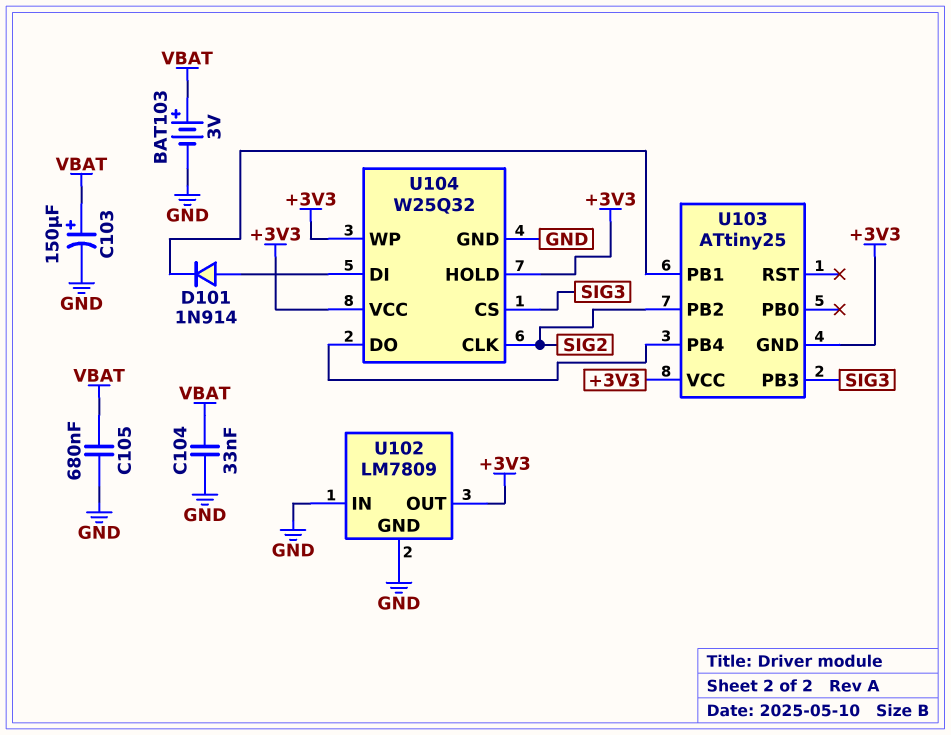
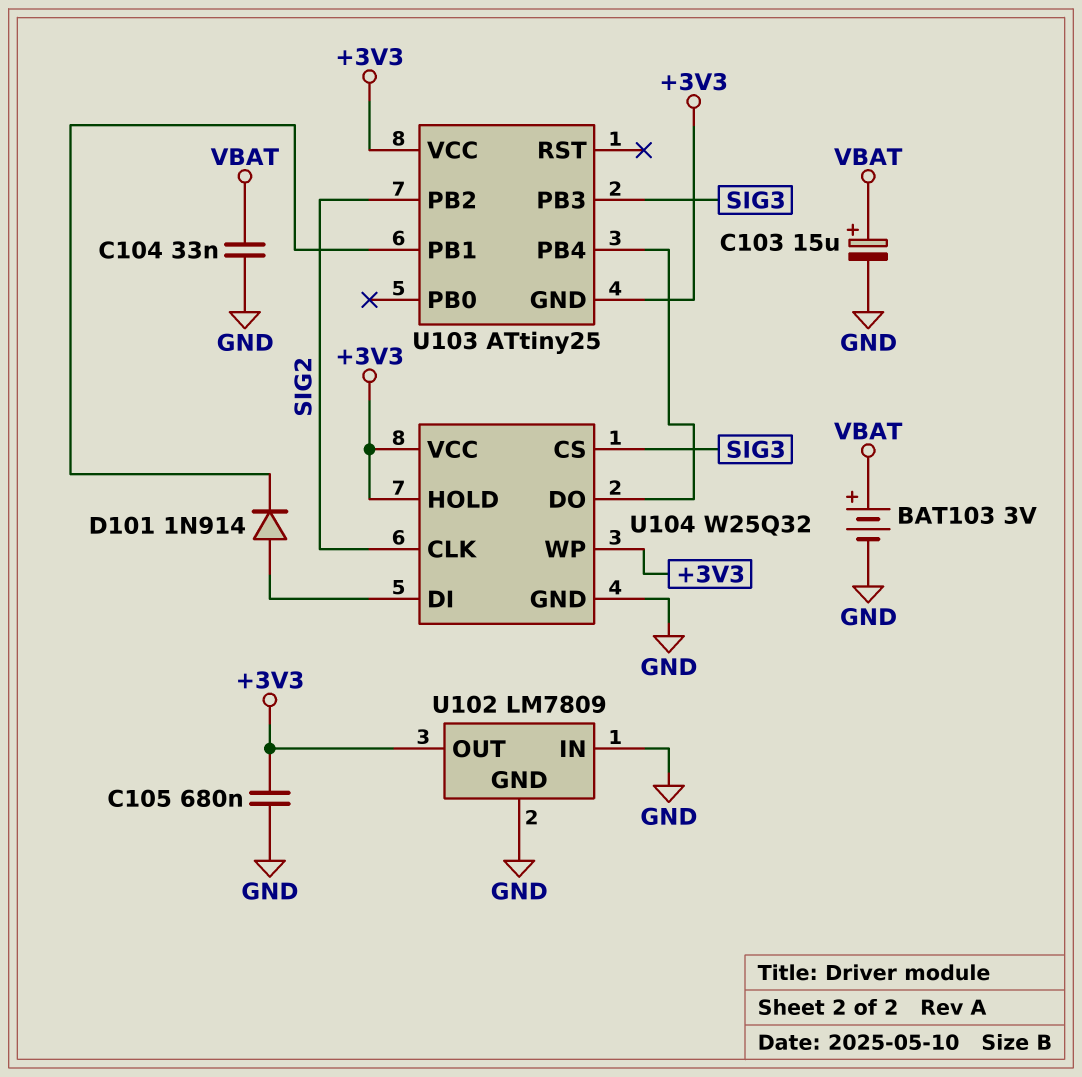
C103: 150uF (plus VBAT, minus GND) -> 15uF (plus VBAT, minus GND)
C105: 680nF (GND, VBAT) -> 680nF (+3V3, GND)

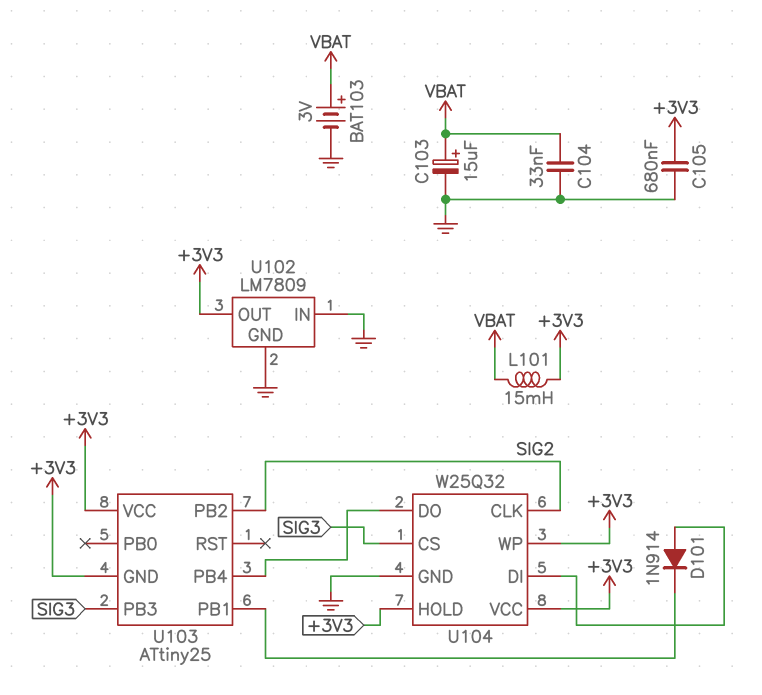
L101: none -> 15mH (+3V3, VBAT)

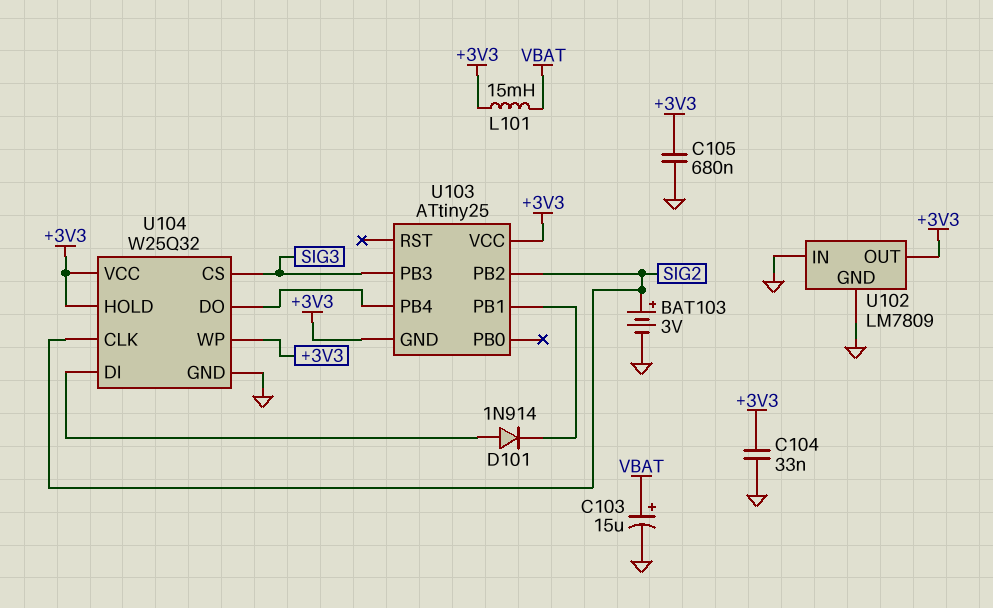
BAT103: 3V (plus VBAT, minus GND) -> 3V (plus SIG2, minus GND)
C104: 33nF (GND, VBAT) -> 33nF (+3V3, GND)

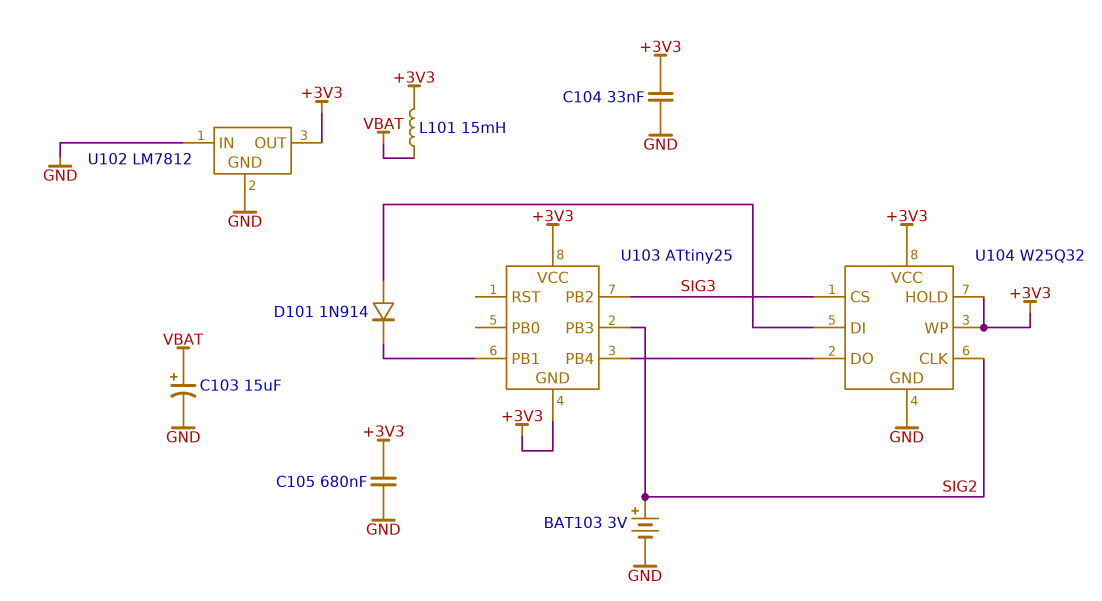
U102: LM7809 -> LM7812
U103 pin PB2: SIG2 -> SIG3
U103 pin PB3: SIG3 -> SIG2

To do:
Exclude the pictures and repeat the entries word for word.

Your solution:
C103: 150uF (plus VBAT, minus GND) -> 15uF (plus VBAT, minus GND)
C105: 680nF (GND, VBAT) -> 680nF (+3V3, GND)

L101: none -> 15mH (+3V3, VBAT)

BAT103: 3V (plus VBAT, minus GND) -> 3V (plus SIG2, minus GND)
C104: 33nF (GND, VBAT) -> 33nF (+3V3, GND)

U102: LM7809 -> LM7812
U103 pin PB2: SIG2 -> SIG3
U103 pin PB3: SIG3 -> SIG2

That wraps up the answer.